### Your objective
Each entry should be given again exactly, with any image left out.

== Data provided

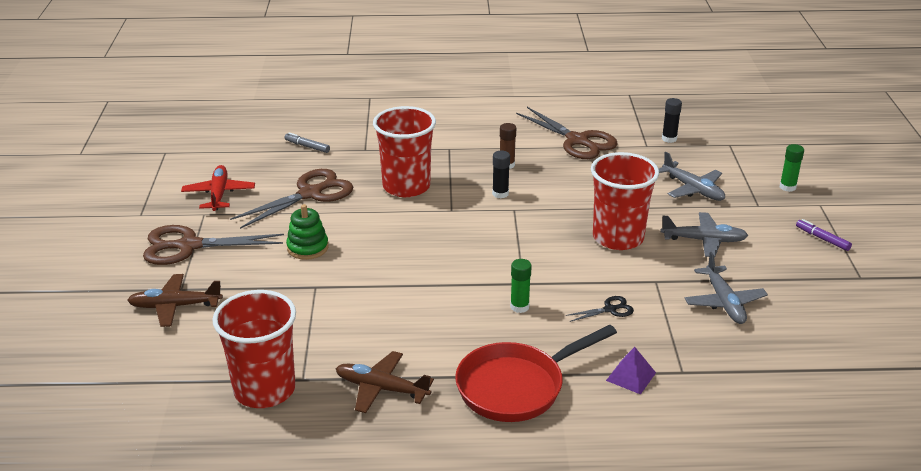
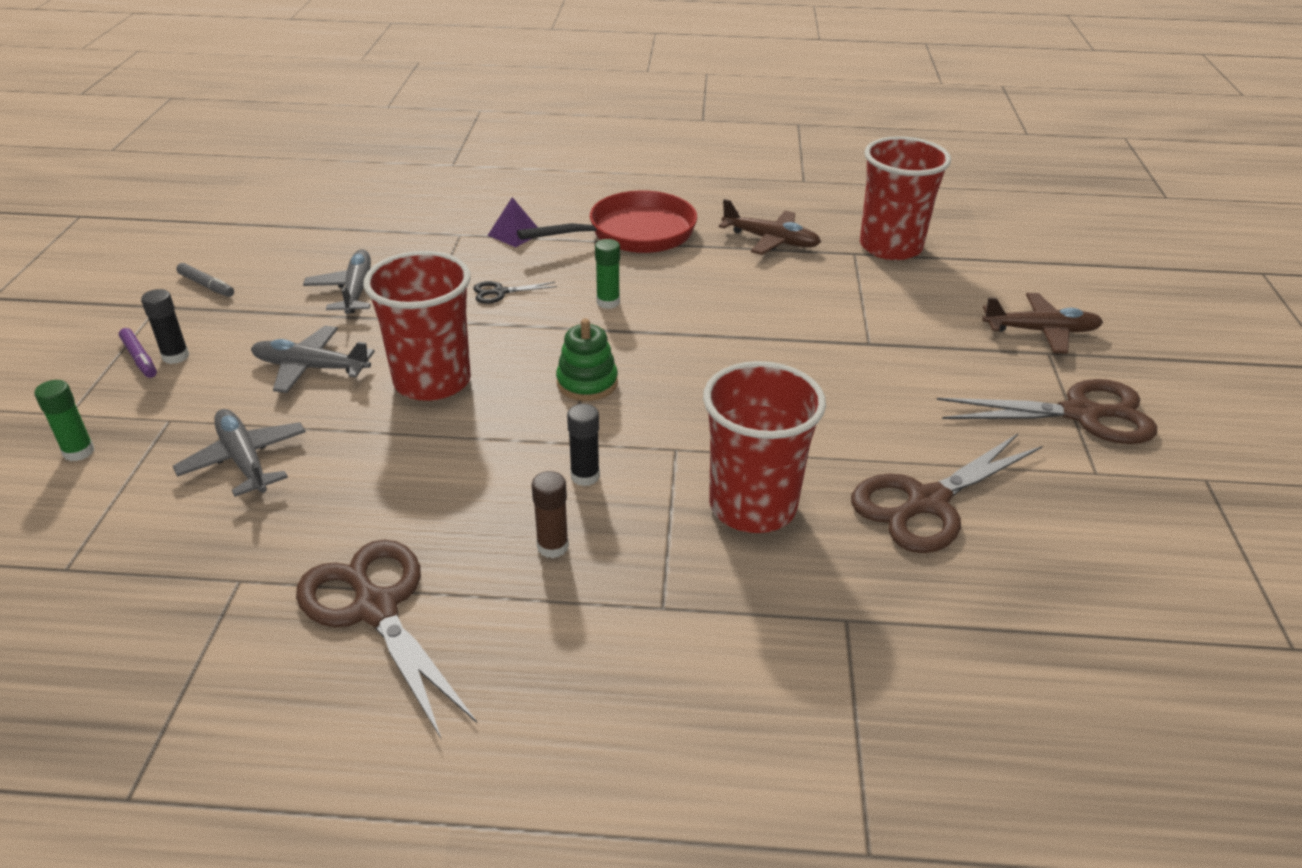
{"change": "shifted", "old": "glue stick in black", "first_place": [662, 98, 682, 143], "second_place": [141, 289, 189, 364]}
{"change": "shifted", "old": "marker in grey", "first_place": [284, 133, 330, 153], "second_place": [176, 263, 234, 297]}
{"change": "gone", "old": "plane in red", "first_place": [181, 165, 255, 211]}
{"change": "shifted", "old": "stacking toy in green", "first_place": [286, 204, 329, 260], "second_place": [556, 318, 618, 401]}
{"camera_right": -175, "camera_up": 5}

====

### Written solution
{"change": "shifted", "old": "glue stick in black", "first_place": [662, 98, 682, 143], "second_place": [141, 289, 189, 364]}
{"change": "shifted", "old": "marker in grey", "first_place": [284, 133, 330, 153], "second_place": [176, 263, 234, 297]}
{"change": "gone", "old": "plane in red", "first_place": [181, 165, 255, 211]}
{"change": "shifted", "old": "stacking toy in green", "first_place": [286, 204, 329, 260], "second_place": [556, 318, 618, 401]}
{"camera_right": -175, "camera_up": 5}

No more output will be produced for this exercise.